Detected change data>

──────

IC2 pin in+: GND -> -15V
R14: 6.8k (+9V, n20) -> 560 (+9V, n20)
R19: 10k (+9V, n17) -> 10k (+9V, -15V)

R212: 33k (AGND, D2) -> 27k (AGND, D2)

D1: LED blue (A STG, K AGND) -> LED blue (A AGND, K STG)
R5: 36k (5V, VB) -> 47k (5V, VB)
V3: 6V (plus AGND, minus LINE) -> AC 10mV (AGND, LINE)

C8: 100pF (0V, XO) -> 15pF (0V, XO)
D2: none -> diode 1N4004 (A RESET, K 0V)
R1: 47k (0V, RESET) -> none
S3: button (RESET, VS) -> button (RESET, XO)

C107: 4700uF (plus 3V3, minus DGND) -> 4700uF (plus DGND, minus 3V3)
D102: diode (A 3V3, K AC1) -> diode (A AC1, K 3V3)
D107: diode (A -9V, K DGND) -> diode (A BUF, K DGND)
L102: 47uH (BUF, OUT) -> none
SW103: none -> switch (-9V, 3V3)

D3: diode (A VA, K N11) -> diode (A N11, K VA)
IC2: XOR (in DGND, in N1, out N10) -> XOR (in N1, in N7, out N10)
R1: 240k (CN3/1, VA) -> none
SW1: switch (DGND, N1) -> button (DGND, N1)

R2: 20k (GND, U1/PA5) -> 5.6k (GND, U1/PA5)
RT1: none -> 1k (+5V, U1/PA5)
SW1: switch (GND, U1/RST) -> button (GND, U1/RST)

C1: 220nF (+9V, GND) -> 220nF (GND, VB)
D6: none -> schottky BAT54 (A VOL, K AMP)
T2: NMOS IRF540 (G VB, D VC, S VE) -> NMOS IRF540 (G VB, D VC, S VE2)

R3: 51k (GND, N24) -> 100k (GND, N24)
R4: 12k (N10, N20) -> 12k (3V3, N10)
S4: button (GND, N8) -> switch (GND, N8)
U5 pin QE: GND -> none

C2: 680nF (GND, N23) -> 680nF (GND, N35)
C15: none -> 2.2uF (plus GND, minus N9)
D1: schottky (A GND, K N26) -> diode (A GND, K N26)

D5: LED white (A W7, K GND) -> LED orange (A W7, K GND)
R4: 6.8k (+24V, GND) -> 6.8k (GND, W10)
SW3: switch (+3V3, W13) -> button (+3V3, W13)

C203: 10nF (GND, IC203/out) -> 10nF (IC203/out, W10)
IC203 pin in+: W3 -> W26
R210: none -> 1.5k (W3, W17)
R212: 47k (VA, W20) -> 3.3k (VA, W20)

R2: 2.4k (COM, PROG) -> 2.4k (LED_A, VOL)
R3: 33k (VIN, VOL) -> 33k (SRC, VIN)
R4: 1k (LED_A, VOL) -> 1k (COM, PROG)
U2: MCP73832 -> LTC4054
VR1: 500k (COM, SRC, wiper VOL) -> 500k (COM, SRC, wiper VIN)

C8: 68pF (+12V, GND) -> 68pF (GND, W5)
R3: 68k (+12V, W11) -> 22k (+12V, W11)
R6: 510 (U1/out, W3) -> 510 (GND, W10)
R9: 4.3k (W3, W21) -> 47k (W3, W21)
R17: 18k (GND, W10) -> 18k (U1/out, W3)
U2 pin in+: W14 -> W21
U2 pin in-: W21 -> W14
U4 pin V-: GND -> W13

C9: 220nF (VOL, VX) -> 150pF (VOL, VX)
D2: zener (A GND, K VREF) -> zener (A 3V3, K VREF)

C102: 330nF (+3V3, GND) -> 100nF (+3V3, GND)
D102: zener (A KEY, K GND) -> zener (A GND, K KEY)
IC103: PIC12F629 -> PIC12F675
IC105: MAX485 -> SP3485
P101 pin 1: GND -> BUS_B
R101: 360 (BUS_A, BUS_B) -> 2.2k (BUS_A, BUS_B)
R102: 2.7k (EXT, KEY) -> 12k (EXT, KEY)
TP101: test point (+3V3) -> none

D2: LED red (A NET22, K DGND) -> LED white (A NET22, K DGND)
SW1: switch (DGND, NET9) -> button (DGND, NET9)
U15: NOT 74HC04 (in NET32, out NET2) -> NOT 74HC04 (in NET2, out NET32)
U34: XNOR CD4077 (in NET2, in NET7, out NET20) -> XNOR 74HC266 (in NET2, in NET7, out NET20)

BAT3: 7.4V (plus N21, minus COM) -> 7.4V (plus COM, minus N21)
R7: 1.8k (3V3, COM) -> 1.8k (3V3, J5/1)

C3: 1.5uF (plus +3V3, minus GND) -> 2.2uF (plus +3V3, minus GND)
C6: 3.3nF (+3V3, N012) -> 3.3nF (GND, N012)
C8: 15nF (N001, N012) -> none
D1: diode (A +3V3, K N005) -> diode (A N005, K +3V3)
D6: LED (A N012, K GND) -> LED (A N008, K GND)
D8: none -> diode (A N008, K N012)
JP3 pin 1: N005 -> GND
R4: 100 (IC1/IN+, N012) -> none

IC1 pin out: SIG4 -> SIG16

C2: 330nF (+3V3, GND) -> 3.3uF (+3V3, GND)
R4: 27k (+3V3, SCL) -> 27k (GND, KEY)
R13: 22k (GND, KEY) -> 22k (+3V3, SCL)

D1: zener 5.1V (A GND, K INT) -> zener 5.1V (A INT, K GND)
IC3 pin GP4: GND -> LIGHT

──────

WHAT THE EXERCISE ASKS>
The whole of the data must be given back word for word.

RESULT>
IC2 pin in+: GND -> -15V
R14: 6.8k (+9V, n20) -> 560 (+9V, n20)
R19: 10k (+9V, n17) -> 10k (+9V, -15V)

R212: 33k (AGND, D2) -> 27k (AGND, D2)

D1: LED blue (A STG, K AGND) -> LED blue (A AGND, K STG)
R5: 36k (5V, VB) -> 47k (5V, VB)
V3: 6V (plus AGND, minus LINE) -> AC 10mV (AGND, LINE)

C8: 100pF (0V, XO) -> 15pF (0V, XO)
D2: none -> diode 1N4004 (A RESET, K 0V)
R1: 47k (0V, RESET) -> none
S3: button (RESET, VS) -> button (RESET, XO)

C107: 4700uF (plus 3V3, minus DGND) -> 4700uF (plus DGND, minus 3V3)
D102: diode (A 3V3, K AC1) -> diode (A AC1, K 3V3)
D107: diode (A -9V, K DGND) -> diode (A BUF, K DGND)
L102: 47uH (BUF, OUT) -> none
SW103: none -> switch (-9V, 3V3)

D3: diode (A VA, K N11) -> diode (A N11, K VA)
IC2: XOR (in DGND, in N1, out N10) -> XOR (in N1, in N7, out N10)
R1: 240k (CN3/1, VA) -> none
SW1: switch (DGND, N1) -> button (DGND, N1)

R2: 20k (GND, U1/PA5) -> 5.6k (GND, U1/PA5)
RT1: none -> 1k (+5V, U1/PA5)
SW1: switch (GND, U1/RST) -> button (GND, U1/RST)

C1: 220nF (+9V, GND) -> 220nF (GND, VB)
D6: none -> schottky BAT54 (A VOL, K AMP)
T2: NMOS IRF540 (G VB, D VC, S VE) -> NMOS IRF540 (G VB, D VC, S VE2)

R3: 51k (GND, N24) -> 100k (GND, N24)
R4: 12k (N10, N20) -> 12k (3V3, N10)
S4: button (GND, N8) -> switch (GND, N8)
U5 pin QE: GND -> none

C2: 680nF (GND, N23) -> 680nF (GND, N35)
C15: none -> 2.2uF (plus GND, minus N9)
D1: schottky (A GND, K N26) -> diode (A GND, K N26)

D5: LED white (A W7, K GND) -> LED orange (A W7, K GND)
R4: 6.8k (+24V, GND) -> 6.8k (GND, W10)
SW3: switch (+3V3, W13) -> button (+3V3, W13)

C203: 10nF (GND, IC203/out) -> 10nF (IC203/out, W10)
IC203 pin in+: W3 -> W26
R210: none -> 1.5k (W3, W17)
R212: 47k (VA, W20) -> 3.3k (VA, W20)

R2: 2.4k (COM, PROG) -> 2.4k (LED_A, VOL)
R3: 33k (VIN, VOL) -> 33k (SRC, VIN)
R4: 1k (LED_A, VOL) -> 1k (COM, PROG)
U2: MCP73832 -> LTC4054
VR1: 500k (COM, SRC, wiper VOL) -> 500k (COM, SRC, wiper VIN)

C8: 68pF (+12V, GND) -> 68pF (GND, W5)
R3: 68k (+12V, W11) -> 22k (+12V, W11)
R6: 510 (U1/out, W3) -> 510 (GND, W10)
R9: 4.3k (W3, W21) -> 47k (W3, W21)
R17: 18k (GND, W10) -> 18k (U1/out, W3)
U2 pin in+: W14 -> W21
U2 pin in-: W21 -> W14
U4 pin V-: GND -> W13

C9: 220nF (VOL, VX) -> 150pF (VOL, VX)
D2: zener (A GND, K VREF) -> zener (A 3V3, K VREF)

C102: 330nF (+3V3, GND) -> 100nF (+3V3, GND)
D102: zener (A KEY, K GND) -> zener (A GND, K KEY)
IC103: PIC12F629 -> PIC12F675
IC105: MAX485 -> SP3485
P101 pin 1: GND -> BUS_B
R101: 360 (BUS_A, BUS_B) -> 2.2k (BUS_A, BUS_B)
R102: 2.7k (EXT, KEY) -> 12k (EXT, KEY)
TP101: test point (+3V3) -> none

D2: LED red (A NET22, K DGND) -> LED white (A NET22, K DGND)
SW1: switch (DGND, NET9) -> button (DGND, NET9)
U15: NOT 74HC04 (in NET32, out NET2) -> NOT 74HC04 (in NET2, out NET32)
U34: XNOR CD4077 (in NET2, in NET7, out NET20) -> XNOR 74HC266 (in NET2, in NET7, out NET20)

BAT3: 7.4V (plus N21, minus COM) -> 7.4V (plus COM, minus N21)
R7: 1.8k (3V3, COM) -> 1.8k (3V3, J5/1)

C3: 1.5uF (plus +3V3, minus GND) -> 2.2uF (plus +3V3, minus GND)
C6: 3.3nF (+3V3, N012) -> 3.3nF (GND, N012)
C8: 15nF (N001, N012) -> none
D1: diode (A +3V3, K N005) -> diode (A N005, K +3V3)
D6: LED (A N012, K GND) -> LED (A N008, K GND)
D8: none -> diode (A N008, K N012)
JP3 pin 1: N005 -> GND
R4: 100 (IC1/IN+, N012) -> none

IC1 pin out: SIG4 -> SIG16

C2: 330nF (+3V3, GND) -> 3.3uF (+3V3, GND)
R4: 27k (+3V3, SCL) -> 27k (GND, KEY)
R13: 22k (GND, KEY) -> 22k (+3V3, SCL)

D1: zener 5.1V (A GND, K INT) -> zener 5.1V (A INT, K GND)
IC3 pin GP4: GND -> LIGHT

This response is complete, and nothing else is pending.